- **What the task asks**
Reproduce the material below word for word, leaving out the pictures.

- **Dataset rows**
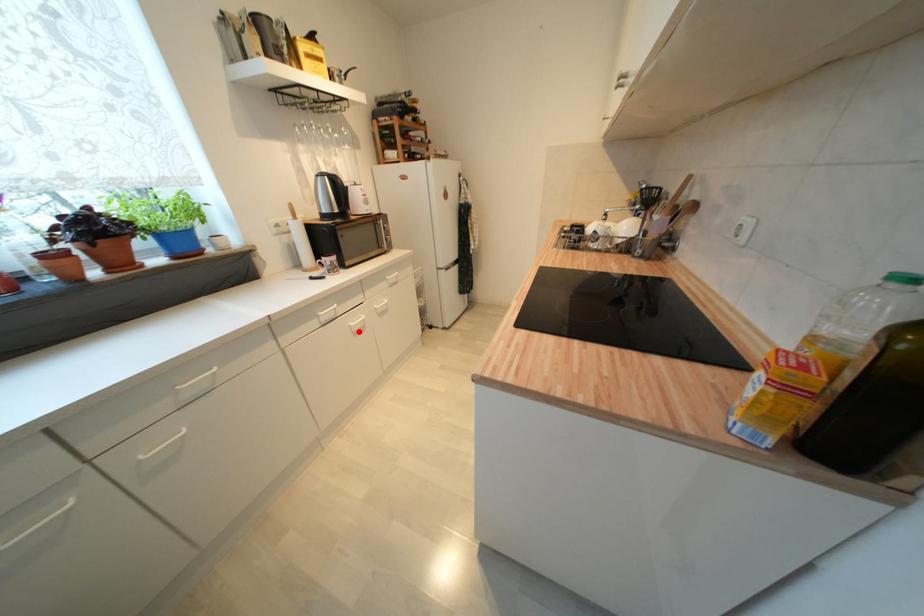
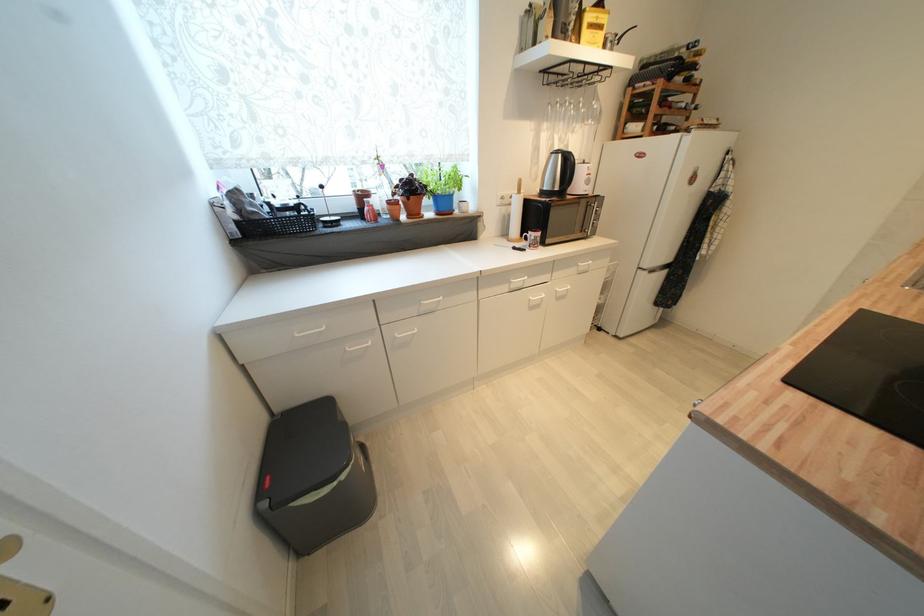
The point at the highlighted location is marked in the first image. Where is the corresponding point in the second image?

(536, 306)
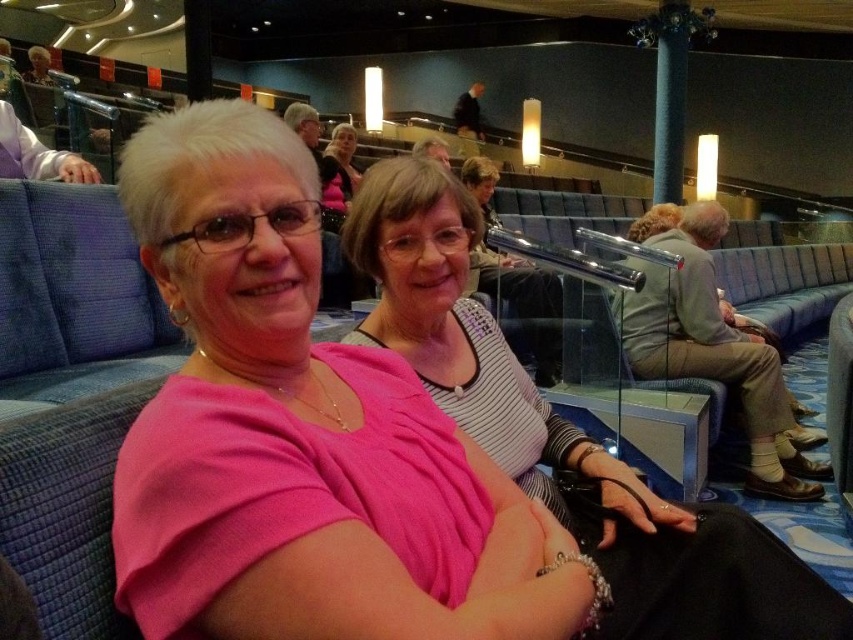
Which of these two, striped fabric shirt at center or matte black shirt at center, stands shorter?

With less height is matte black shirt at center.

At what (x,y) coordinates should I click in order to perform the action: click on striped fabric shirt at center. Please return your answer as a coordinate pair (x, y). This screenshot has height=640, width=853. Looking at the image, I should click on (473, 340).

Identify the location of striped fabric shirt at center. This screenshot has height=640, width=853. (473, 340).

Is pink fabric shirt at center positioned before matte black shirt at center?

Yes, it is.

Who is lower down, pink fabric shirt at center or matte black shirt at center?

pink fabric shirt at center is lower down.

Image resolution: width=853 pixels, height=640 pixels. What do you see at coordinates (364, 458) in the screenshot? I see `pink fabric shirt at center` at bounding box center [364, 458].

Identify the location of pink fabric shirt at center. (364, 458).

Between pink fabric shirt at center and striped fabric shirt at center, which one has less height?

pink fabric shirt at center

Does pink fabric shirt at center appear on the right side of striped fabric shirt at center?

Incorrect, pink fabric shirt at center is not on the right side of striped fabric shirt at center.

The height and width of the screenshot is (640, 853). I want to click on pink fabric shirt at center, so click(x=364, y=458).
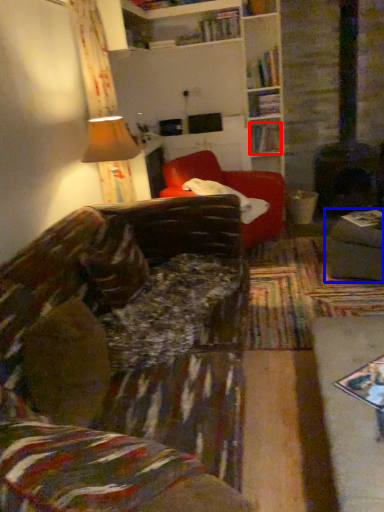
Question: Which of the following is the farthest to the observer, book (highlighted by a red box) or gray (highlighted by a blue box)?

Choices:
 (A) book
 (B) gray

Answer: (A)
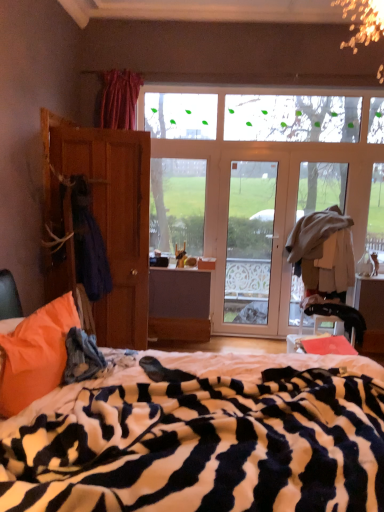
Question: Is zebra-patterned blanket at center closer to camera compared to dark blue fabric at left?

Choices:
 (A) yes
 (B) no

Answer: (A)

Question: From a real-world perspective, is zebra-patterned blanket at center on top of dark blue fabric at left?

Choices:
 (A) no
 (B) yes

Answer: (A)

Question: Is zebra-patterned blanket at center at the left side of dark blue fabric at left?

Choices:
 (A) yes
 (B) no

Answer: (B)

Question: Is the surface of zebra-patterned blanket at center in direct contact with dark blue fabric at left?

Choices:
 (A) no
 (B) yes

Answer: (A)

Question: From the image's perspective, is zebra-patterned blanket at center on top of dark blue fabric at left?

Choices:
 (A) yes
 (B) no

Answer: (B)

Question: Does point (100, 261) appear closer or farther from the camera than point (261, 202)?

Choices:
 (A) farther
 (B) closer

Answer: (B)

Question: Considering the positions of dark blue fabric at left and clear glass door at center in the image, is dark blue fabric at left bigger or smaller than clear glass door at center?

Choices:
 (A) big
 (B) small

Answer: (B)

Question: In terms of width, does dark blue fabric at left look wider or thinner when compared to clear glass door at center?

Choices:
 (A) thin
 (B) wide

Answer: (B)

Question: Is dark blue fabric at left in front of or behind clear glass door at center in the image?

Choices:
 (A) front
 (B) behind

Answer: (A)

Question: Would you say black leather swivel chair at lower right is to the left or to the right of dark blue fabric at left in the picture?

Choices:
 (A) right
 (B) left

Answer: (A)

Question: From a real-world perspective, relative to dark blue fabric at left, is black leather swivel chair at lower right vertically above or below?

Choices:
 (A) above
 (B) below

Answer: (B)

Question: Looking at their shapes, would you say black leather swivel chair at lower right is wider or thinner than dark blue fabric at left?

Choices:
 (A) thin
 (B) wide

Answer: (A)

Question: From the image's perspective, is black leather swivel chair at lower right above or below dark blue fabric at left?

Choices:
 (A) above
 (B) below

Answer: (B)

Question: Based on their positions, is orange soft pillow at lower left located to the left or right of blue fuzzy blanket at lower left?

Choices:
 (A) left
 (B) right

Answer: (A)

Question: Is point (16, 397) closer or farther from the camera than point (74, 334)?

Choices:
 (A) farther
 (B) closer

Answer: (B)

- **Answer**
The point at the highlighted location is marked in the first image. Where is the corresponding point in the second image?

(536, 306)
Which of these two, striped fabric shirt at center or matte black shirt at center, stands shorter?

With less height is matte black shirt at center.

At what (x,y) coordinates should I click in order to perform the action: click on striped fabric shirt at center. Please return your answer as a coordinate pair (x, y). This screenshot has height=640, width=853. Looking at the image, I should click on (473, 340).

Identify the location of striped fabric shirt at center. This screenshot has height=640, width=853. (473, 340).

Is pink fabric shirt at center positioned before matte black shirt at center?

Yes, it is.

Who is lower down, pink fabric shirt at center or matte black shirt at center?

pink fabric shirt at center is lower down.

Image resolution: width=853 pixels, height=640 pixels. What do you see at coordinates (364, 458) in the screenshot? I see `pink fabric shirt at center` at bounding box center [364, 458].

Identify the location of pink fabric shirt at center. (364, 458).

Between pink fabric shirt at center and striped fabric shirt at center, which one has less height?

pink fabric shirt at center

Does pink fabric shirt at center appear on the right side of striped fabric shirt at center?

Incorrect, pink fabric shirt at center is not on the right side of striped fabric shirt at center.

The height and width of the screenshot is (640, 853). I want to click on pink fabric shirt at center, so click(x=364, y=458).
Question: Which of the following is the farthest to the observer, book (highlighted by a red box) or gray (highlighted by a blue box)?

Choices:
 (A) book
 (B) gray

Answer: (A)
Question: Is zebra-patterned blanket at center closer to camera compared to dark blue fabric at left?

Choices:
 (A) yes
 (B) no

Answer: (A)

Question: From a real-world perspective, is zebra-patterned blanket at center on top of dark blue fabric at left?

Choices:
 (A) no
 (B) yes

Answer: (A)

Question: Is zebra-patterned blanket at center at the left side of dark blue fabric at left?

Choices:
 (A) yes
 (B) no

Answer: (B)

Question: Is the surface of zebra-patterned blanket at center in direct contact with dark blue fabric at left?

Choices:
 (A) no
 (B) yes

Answer: (A)

Question: From the image's perspective, is zebra-patterned blanket at center on top of dark blue fabric at left?

Choices:
 (A) yes
 (B) no

Answer: (B)

Question: Does point (100, 261) appear closer or farther from the camera than point (261, 202)?

Choices:
 (A) farther
 (B) closer

Answer: (B)

Question: Considering the positions of dark blue fabric at left and clear glass door at center in the image, is dark blue fabric at left bigger or smaller than clear glass door at center?

Choices:
 (A) big
 (B) small

Answer: (B)

Question: In terms of width, does dark blue fabric at left look wider or thinner when compared to clear glass door at center?

Choices:
 (A) thin
 (B) wide

Answer: (B)

Question: Is dark blue fabric at left in front of or behind clear glass door at center in the image?

Choices:
 (A) front
 (B) behind

Answer: (A)

Question: Would you say black leather swivel chair at lower right is to the left or to the right of dark blue fabric at left in the picture?

Choices:
 (A) right
 (B) left

Answer: (A)

Question: From a real-world perspective, relative to dark blue fabric at left, is black leather swivel chair at lower right vertically above or below?

Choices:
 (A) above
 (B) below

Answer: (B)

Question: Looking at their shapes, would you say black leather swivel chair at lower right is wider or thinner than dark blue fabric at left?

Choices:
 (A) thin
 (B) wide

Answer: (A)

Question: From the image's perspective, is black leather swivel chair at lower right above or below dark blue fabric at left?

Choices:
 (A) above
 (B) below

Answer: (B)

Question: Based on their positions, is orange soft pillow at lower left located to the left or right of blue fuzzy blanket at lower left?

Choices:
 (A) left
 (B) right

Answer: (A)

Question: Is point (16, 397) closer or farther from the camera than point (74, 334)?

Choices:
 (A) farther
 (B) closer

Answer: (B)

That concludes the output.